### What you will do
In the listing below, start your output at the line with "camera: 10 degrees right, 0 degrees up" and end it after the line with "(270, 259) = (353, 247): blue", copying every line exactly.

### Listed records
........
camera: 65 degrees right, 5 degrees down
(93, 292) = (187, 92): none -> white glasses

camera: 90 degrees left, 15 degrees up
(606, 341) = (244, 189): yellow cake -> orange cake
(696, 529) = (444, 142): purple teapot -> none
........
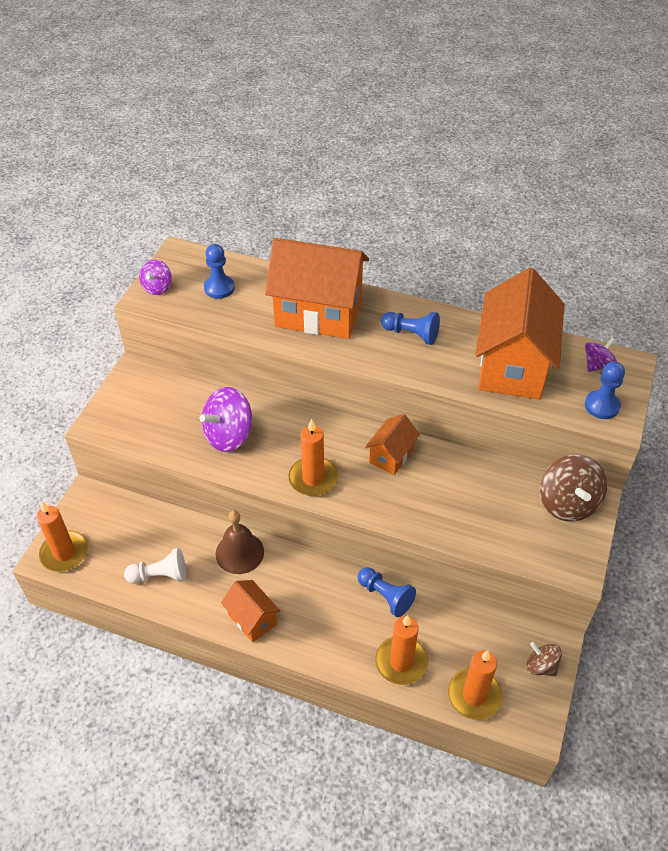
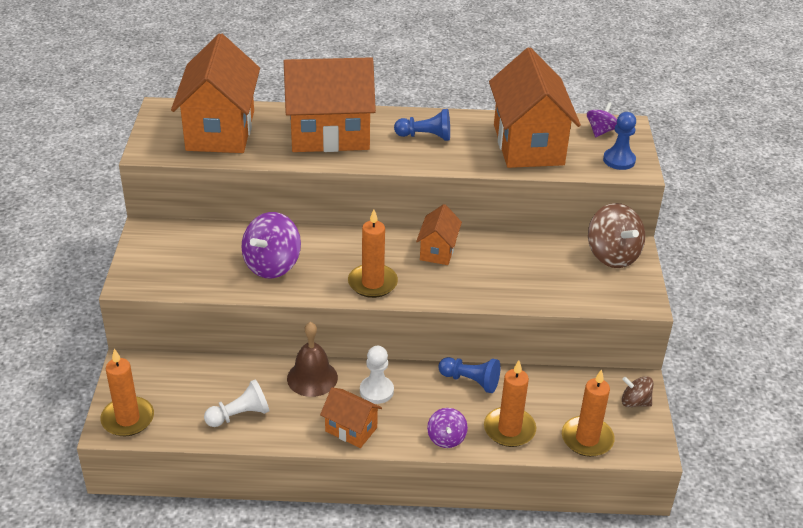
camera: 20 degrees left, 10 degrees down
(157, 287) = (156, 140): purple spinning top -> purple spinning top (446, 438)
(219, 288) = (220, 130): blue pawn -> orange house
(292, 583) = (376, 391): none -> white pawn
........
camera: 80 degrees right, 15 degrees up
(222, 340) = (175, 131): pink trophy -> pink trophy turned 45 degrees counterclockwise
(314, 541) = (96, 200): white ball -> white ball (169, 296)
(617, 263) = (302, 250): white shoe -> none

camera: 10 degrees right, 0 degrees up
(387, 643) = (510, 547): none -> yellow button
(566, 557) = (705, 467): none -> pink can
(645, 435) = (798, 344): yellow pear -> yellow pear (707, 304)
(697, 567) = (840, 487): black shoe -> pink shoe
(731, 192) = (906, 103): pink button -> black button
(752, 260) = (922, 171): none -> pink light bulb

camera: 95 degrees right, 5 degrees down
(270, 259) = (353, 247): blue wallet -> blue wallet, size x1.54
........
### Task result
camera: 10 degrees right, 0 degrees up
(387, 643) = (510, 547): none -> yellow button
(566, 557) = (705, 467): none -> pink can
(645, 435) = (798, 344): yellow pear -> yellow pear (707, 304)
(697, 567) = (840, 487): black shoe -> pink shoe
(731, 192) = (906, 103): pink button -> black button
(752, 260) = (922, 171): none -> pink light bulb

camera: 95 degrees right, 5 degrees down
(270, 259) = (353, 247): blue wallet -> blue wallet, size x1.54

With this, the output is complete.